**Problem description**
In the data below, reproduce everything exactly except the images.

==== Dataset content ====

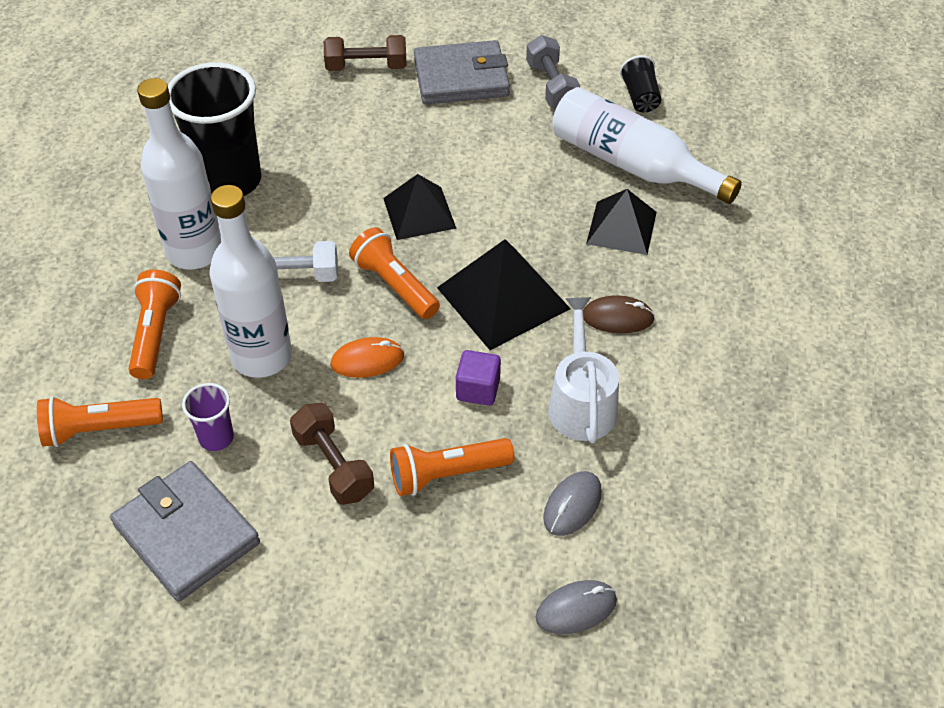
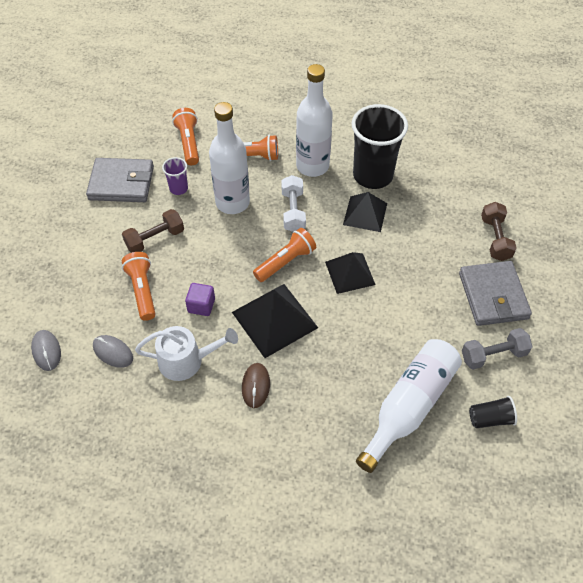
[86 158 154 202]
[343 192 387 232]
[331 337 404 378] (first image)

====

**Exercise output**
[86 158 154 202]
[343 192 387 232]
[331 337 404 378] (first image)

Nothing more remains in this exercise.